> **Data under study**:
== Segment start ==
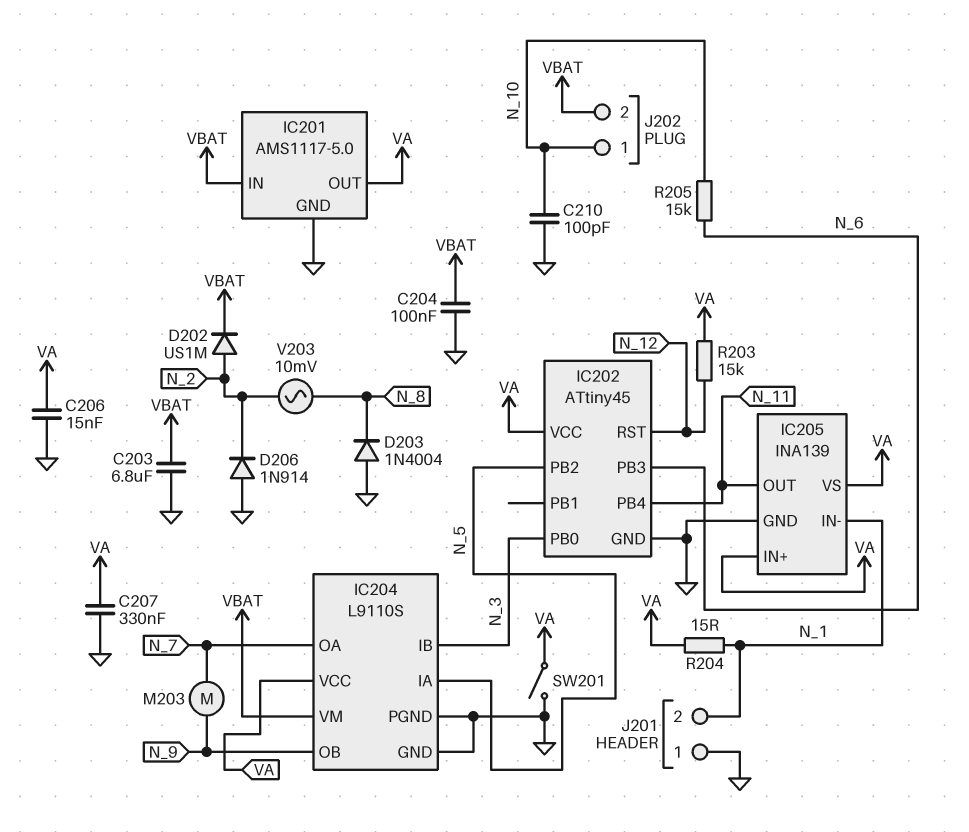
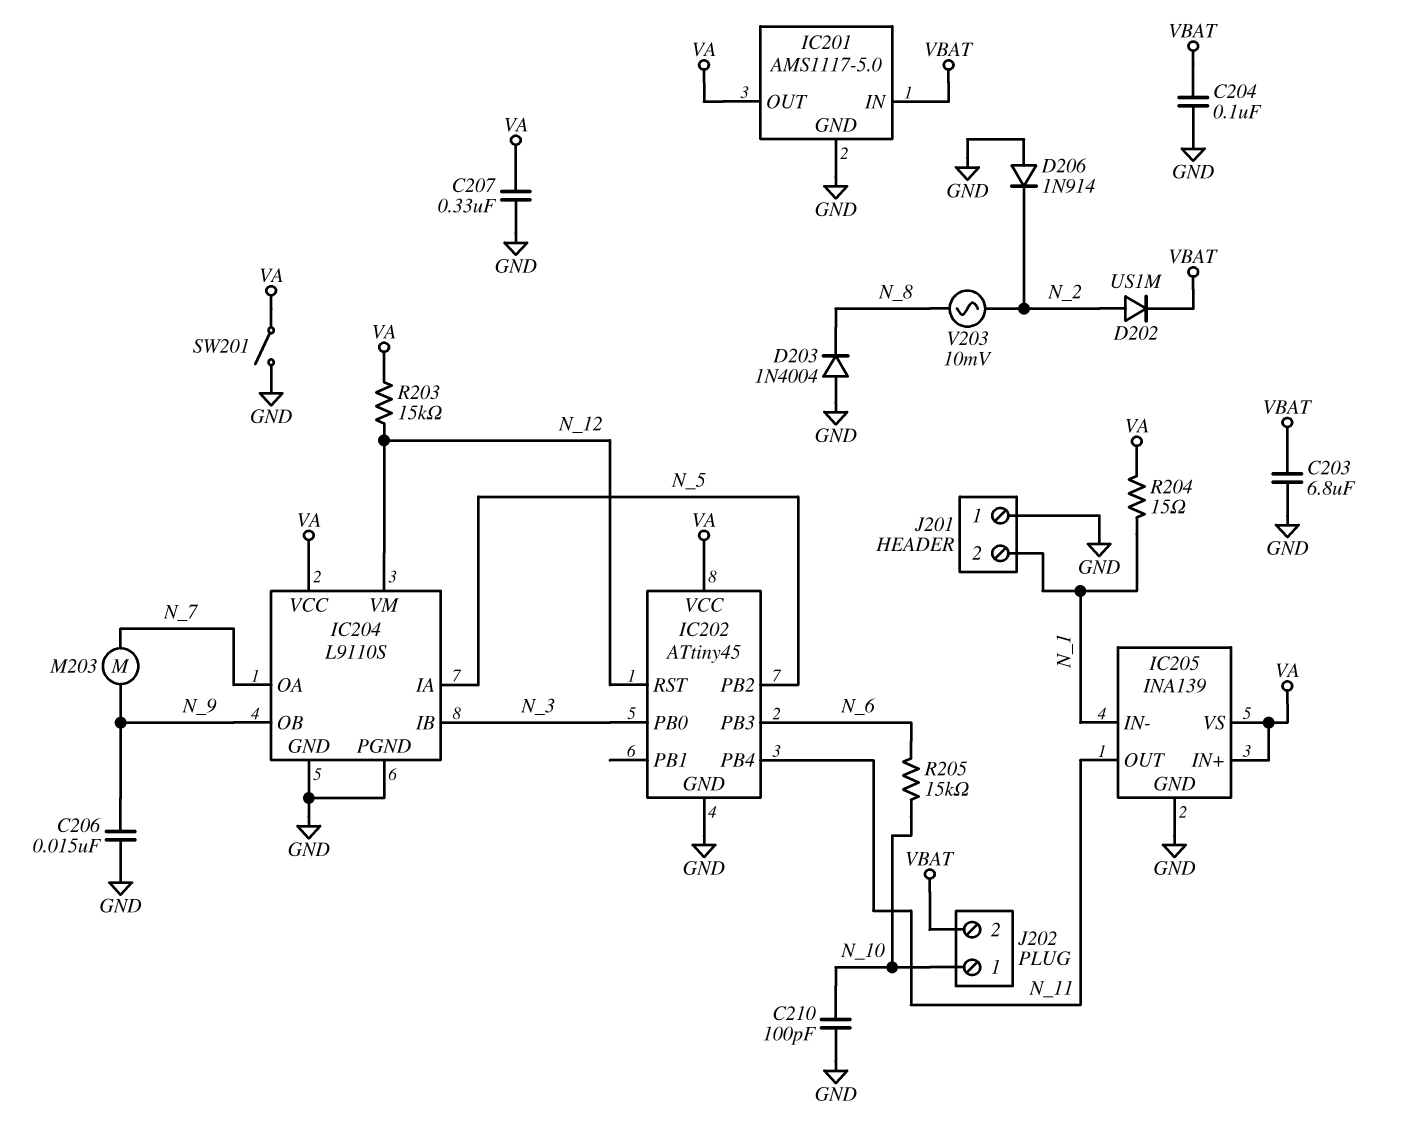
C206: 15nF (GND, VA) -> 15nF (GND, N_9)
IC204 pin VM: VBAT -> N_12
== Segment end ==
== Segment start ==
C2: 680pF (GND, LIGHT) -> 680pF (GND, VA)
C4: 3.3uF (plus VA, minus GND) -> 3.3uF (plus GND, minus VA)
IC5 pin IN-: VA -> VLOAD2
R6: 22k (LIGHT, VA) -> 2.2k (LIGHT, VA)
== Segment end ==
> **Work to complete**: The exact lines of the material above starting at the one that contains "C2: 680pF (GND, LIGHT) -> 680pF (GND, VA)" and ending at the one that contains "R6: 22k (LIGHT, VA) -> 2.2k (LIGHT, VA)" are what to retype; leave out everything else.

> **Your response**:
C2: 680pF (GND, LIGHT) -> 680pF (GND, VA)
C4: 3.3uF (plus VA, minus GND) -> 3.3uF (plus GND, minus VA)
IC5 pin IN-: VA -> VLOAD2
R6: 22k (LIGHT, VA) -> 2.2k (LIGHT, VA)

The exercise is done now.